**GIVEN PROBLEM**
Copy every line of the data below without changing anything. Leave the pictures out of your copy.

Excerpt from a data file
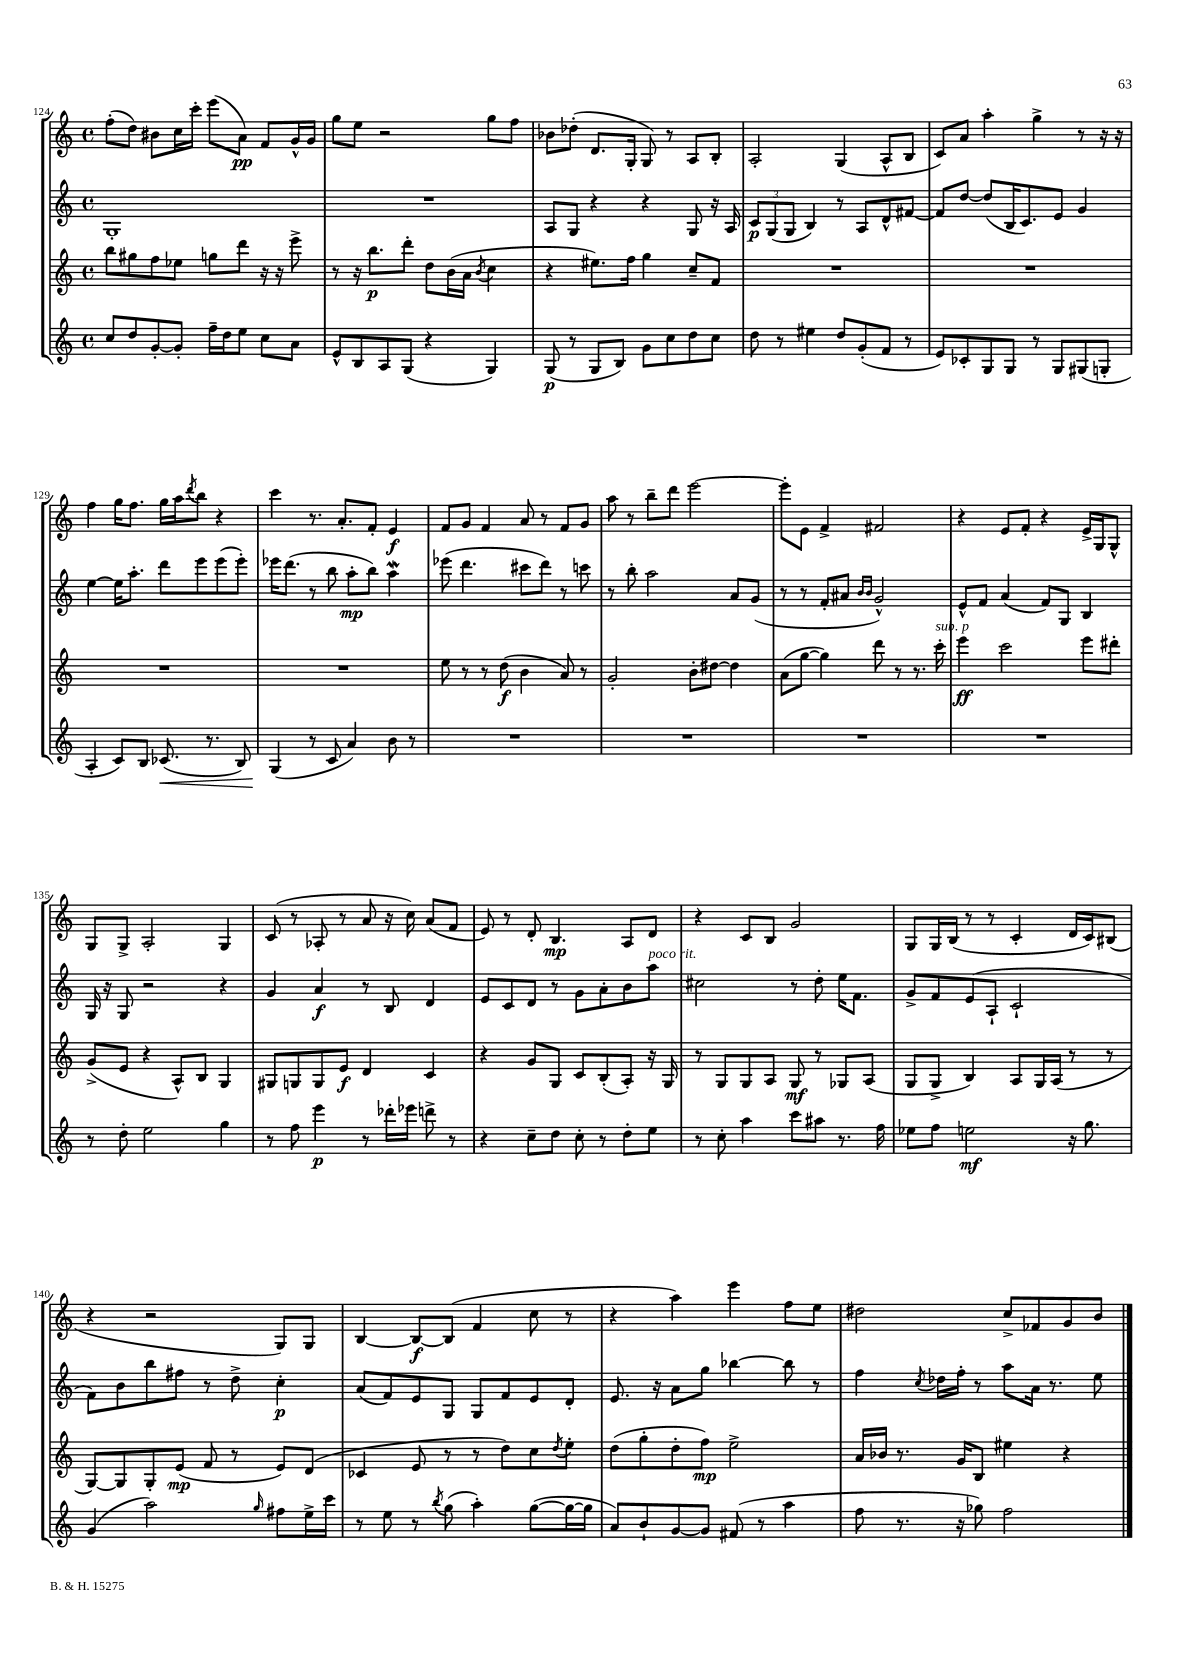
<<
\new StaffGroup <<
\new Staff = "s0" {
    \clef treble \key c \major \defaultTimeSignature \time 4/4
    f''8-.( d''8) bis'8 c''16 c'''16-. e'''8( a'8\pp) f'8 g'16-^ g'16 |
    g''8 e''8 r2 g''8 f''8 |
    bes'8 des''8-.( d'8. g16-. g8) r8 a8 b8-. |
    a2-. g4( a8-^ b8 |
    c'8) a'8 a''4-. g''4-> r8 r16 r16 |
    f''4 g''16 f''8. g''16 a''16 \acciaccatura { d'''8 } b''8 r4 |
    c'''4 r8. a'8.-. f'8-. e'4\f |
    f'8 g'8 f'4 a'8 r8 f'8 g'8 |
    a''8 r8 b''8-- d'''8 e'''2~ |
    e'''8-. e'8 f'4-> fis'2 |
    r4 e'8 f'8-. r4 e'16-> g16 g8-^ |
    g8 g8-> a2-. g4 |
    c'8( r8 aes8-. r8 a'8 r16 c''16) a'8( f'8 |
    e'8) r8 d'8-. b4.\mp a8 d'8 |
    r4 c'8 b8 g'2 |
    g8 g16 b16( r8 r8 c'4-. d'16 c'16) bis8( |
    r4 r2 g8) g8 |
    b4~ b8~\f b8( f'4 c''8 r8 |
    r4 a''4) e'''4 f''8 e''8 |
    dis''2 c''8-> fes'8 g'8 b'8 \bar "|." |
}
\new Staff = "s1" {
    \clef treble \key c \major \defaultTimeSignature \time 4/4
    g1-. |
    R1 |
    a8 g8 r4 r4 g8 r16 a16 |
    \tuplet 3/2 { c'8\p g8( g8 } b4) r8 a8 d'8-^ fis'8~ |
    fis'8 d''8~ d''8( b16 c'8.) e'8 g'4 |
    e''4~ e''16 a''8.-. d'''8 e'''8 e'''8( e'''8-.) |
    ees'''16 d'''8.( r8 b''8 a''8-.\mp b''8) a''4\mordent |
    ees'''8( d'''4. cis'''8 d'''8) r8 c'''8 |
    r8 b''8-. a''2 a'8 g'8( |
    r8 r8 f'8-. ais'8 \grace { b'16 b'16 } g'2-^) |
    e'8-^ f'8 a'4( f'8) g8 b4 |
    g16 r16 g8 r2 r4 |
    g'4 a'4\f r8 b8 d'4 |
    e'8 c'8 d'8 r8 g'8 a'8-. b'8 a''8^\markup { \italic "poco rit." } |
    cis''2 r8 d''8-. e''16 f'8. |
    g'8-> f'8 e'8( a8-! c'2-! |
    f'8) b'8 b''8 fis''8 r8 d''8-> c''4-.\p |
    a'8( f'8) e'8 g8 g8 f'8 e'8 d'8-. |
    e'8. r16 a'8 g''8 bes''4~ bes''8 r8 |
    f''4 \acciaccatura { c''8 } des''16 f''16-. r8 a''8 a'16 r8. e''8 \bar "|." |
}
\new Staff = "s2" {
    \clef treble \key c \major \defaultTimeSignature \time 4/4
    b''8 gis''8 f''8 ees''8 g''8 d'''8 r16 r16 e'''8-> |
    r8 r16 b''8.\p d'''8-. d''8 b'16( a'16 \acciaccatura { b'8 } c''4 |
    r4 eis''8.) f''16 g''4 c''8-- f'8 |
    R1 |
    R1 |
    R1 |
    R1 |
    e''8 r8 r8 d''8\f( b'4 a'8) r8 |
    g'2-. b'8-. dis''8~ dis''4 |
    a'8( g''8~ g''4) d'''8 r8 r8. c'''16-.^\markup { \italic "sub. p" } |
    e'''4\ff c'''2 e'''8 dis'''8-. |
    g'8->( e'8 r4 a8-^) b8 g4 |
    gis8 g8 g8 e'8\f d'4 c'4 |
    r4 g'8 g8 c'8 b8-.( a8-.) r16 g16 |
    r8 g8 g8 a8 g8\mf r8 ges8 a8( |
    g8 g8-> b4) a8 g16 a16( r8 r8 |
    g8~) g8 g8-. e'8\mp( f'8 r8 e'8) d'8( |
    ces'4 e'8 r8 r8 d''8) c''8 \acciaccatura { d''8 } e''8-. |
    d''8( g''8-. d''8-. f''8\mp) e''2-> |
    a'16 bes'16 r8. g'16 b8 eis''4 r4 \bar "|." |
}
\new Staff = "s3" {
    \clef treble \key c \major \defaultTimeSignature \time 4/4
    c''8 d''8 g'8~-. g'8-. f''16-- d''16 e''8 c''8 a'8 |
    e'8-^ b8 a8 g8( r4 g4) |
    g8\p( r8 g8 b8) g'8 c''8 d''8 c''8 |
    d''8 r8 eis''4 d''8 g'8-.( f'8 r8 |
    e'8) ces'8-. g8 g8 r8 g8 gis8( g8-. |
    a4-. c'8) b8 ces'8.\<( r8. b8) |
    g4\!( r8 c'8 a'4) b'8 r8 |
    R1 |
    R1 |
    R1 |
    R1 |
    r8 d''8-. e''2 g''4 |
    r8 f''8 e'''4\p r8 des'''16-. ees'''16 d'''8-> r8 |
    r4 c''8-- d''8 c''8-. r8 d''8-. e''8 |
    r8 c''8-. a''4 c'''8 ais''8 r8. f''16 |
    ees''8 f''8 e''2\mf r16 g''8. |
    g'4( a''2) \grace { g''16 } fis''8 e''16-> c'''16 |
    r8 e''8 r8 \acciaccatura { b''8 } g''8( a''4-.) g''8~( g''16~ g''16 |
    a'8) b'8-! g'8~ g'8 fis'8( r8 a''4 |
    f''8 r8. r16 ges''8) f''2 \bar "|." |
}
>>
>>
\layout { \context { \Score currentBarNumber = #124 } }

**THE REPLY**
<<
\new StaffGroup <<
\new Staff = "s0" {
    \clef treble \key c \major \defaultTimeSignature \time 4/4
    f''8-.( d''8) bis'8 c''16 c'''16-. e'''8( a'8\pp) f'8 g'16-^ g'16 |
    g''8 e''8 r2 g''8 f''8 |
    bes'8 des''8-.( d'8. g16-. g8) r8 a8 b8-. |
    a2-. g4( a8-^ b8 |
    c'8) a'8 a''4-. g''4-> r8 r16 r16 |
    f''4 g''16 f''8. g''16 a''16 \acciaccatura { d'''8 } b''8 r4 |
    c'''4 r8. a'8.-. f'8-. e'4\f |
    f'8 g'8 f'4 a'8 r8 f'8 g'8 |
    a''8 r8 b''8-- d'''8 e'''2~ |
    e'''8-. e'8 f'4-> fis'2 |
    r4 e'8 f'8-. r4 e'16-> g16 g8-^ |
    g8 g8-> a2-. g4 |
    c'8( r8 aes8-. r8 a'8 r16 c''16) a'8( f'8 |
    e'8) r8 d'8-. b4.\mp a8 d'8 |
    r4 c'8 b8 g'2 |
    g8 g16 b16( r8 r8 c'4-. d'16 c'16) bis8( |
    r4 r2 g8) g8 |
    b4~ b8~\f b8( f'4 c''8 r8 |
    r4 a''4) e'''4 f''8 e''8 |
    dis''2 c''8-> fes'8 g'8 b'8 \bar "|." |
}
\new Staff = "s1" {
    \clef treble \key c \major \defaultTimeSignature \time 4/4
    g1-. |
    R1 |
    a8 g8 r4 r4 g8 r16 a16 |
    \tuplet 3/2 { c'8\p g8( g8 } b4) r8 a8 d'8-^ fis'8~ |
    fis'8 d''8~ d''8( b16 c'8.) e'8 g'4 |
    e''4~ e''16 a''8.-. d'''8 e'''8 e'''8( e'''8-.) |
    ees'''16 d'''8.( r8 b''8 a''8-.\mp b''8) a''4\mordent |
    ees'''8( d'''4. cis'''8 d'''8) r8 c'''8 |
    r8 b''8-. a''2 a'8 g'8( |
    r8 r8 f'8-. ais'8 \grace { b'16 b'16 } g'2-^) |
    e'8-^ f'8 a'4( f'8) g8 b4 |
    g16 r16 g8 r2 r4 |
    g'4 a'4\f r8 b8 d'4 |
    e'8 c'8 d'8 r8 g'8 a'8-. b'8 a''8^\markup { \italic "poco rit." } |
    cis''2 r8 d''8-. e''16 f'8. |
    g'8-> f'8 e'8( a8-! c'2-! |
    f'8) b'8 b''8 fis''8 r8 d''8-> c''4-.\p |
    a'8( f'8) e'8 g8 g8 f'8 e'8 d'8-. |
    e'8. r16 a'8 g''8 bes''4~ bes''8 r8 |
    f''4 \acciaccatura { c''8 } des''16 f''16-. r8 a''8 a'16 r8. e''8 \bar "|." |
}
\new Staff = "s2" {
    \clef treble \key c \major \defaultTimeSignature \time 4/4
    b''8 gis''8 f''8 ees''8 g''8 d'''8 r16 r16 e'''8-> |
    r8 r16 b''8.\p d'''8-. d''8 b'16( a'16 \acciaccatura { b'8 } c''4 |
    r4 eis''8.) f''16 g''4 c''8-- f'8 |
    R1 |
    R1 |
    R1 |
    R1 |
    e''8 r8 r8 d''8\f( b'4 a'8) r8 |
    g'2-. b'8-. dis''8~ dis''4 |
    a'8( g''8~ g''4) d'''8 r8 r8. c'''16-.^\markup { \italic "sub. p" } |
    e'''4\ff c'''2 e'''8 dis'''8-. |
    g'8->( e'8 r4 a8-^) b8 g4 |
    gis8 g8 g8 e'8\f d'4 c'4 |
    r4 g'8 g8 c'8 b8-.( a8-.) r16 g16 |
    r8 g8 g8 a8 g8\mf r8 ges8 a8( |
    g8 g8-> b4) a8 g16 a16( r8 r8 |
    g8~) g8 g8-. e'8\mp( f'8 r8 e'8) d'8( |
    ces'4 e'8 r8 r8 d''8) c''8 \acciaccatura { d''8 } e''8-. |
    d''8( g''8-. d''8-. f''8\mp) e''2-> |
    a'16 bes'16 r8. g'16 b8 eis''4 r4 \bar "|." |
}
\new Staff = "s3" {
    \clef treble \key c \major \defaultTimeSignature \time 4/4
    c''8 d''8 g'8~-. g'8-. f''16-- d''16 e''8 c''8 a'8 |
    e'8-^ b8 a8 g8( r4 g4) |
    g8\p( r8 g8 b8) g'8 c''8 d''8 c''8 |
    d''8 r8 eis''4 d''8 g'8-.( f'8 r8 |
    e'8) ces'8-. g8 g8 r8 g8 gis8( g8-. |
    a4-. c'8) b8 ces'8.\<( r8. b8) |
    g4\!( r8 c'8 a'4) b'8 r8 |
    R1 |
    R1 |
    R1 |
    R1 |
    r8 d''8-. e''2 g''4 |
    r8 f''8 e'''4\p r8 des'''16-. ees'''16 d'''8-> r8 |
    r4 c''8-- d''8 c''8-. r8 d''8-. e''8 |
    r8 c''8-. a''4 c'''8 ais''8 r8. f''16 |
    ees''8 f''8 e''2\mf r16 g''8. |
    g'4( a''2) \grace { g''16 } fis''8 e''16-> c'''16 |
    r8 e''8 r8 \acciaccatura { b''8 } g''8( a''4-.) g''8~( g''16~ g''16 |
    a'8) b'8-! g'8~ g'8 fis'8( r8 a''4 |
    f''8 r8. r16 ges''8) f''2 \bar "|." |
}
>>
>>
\layout { \context { \Score currentBarNumber = #124 } }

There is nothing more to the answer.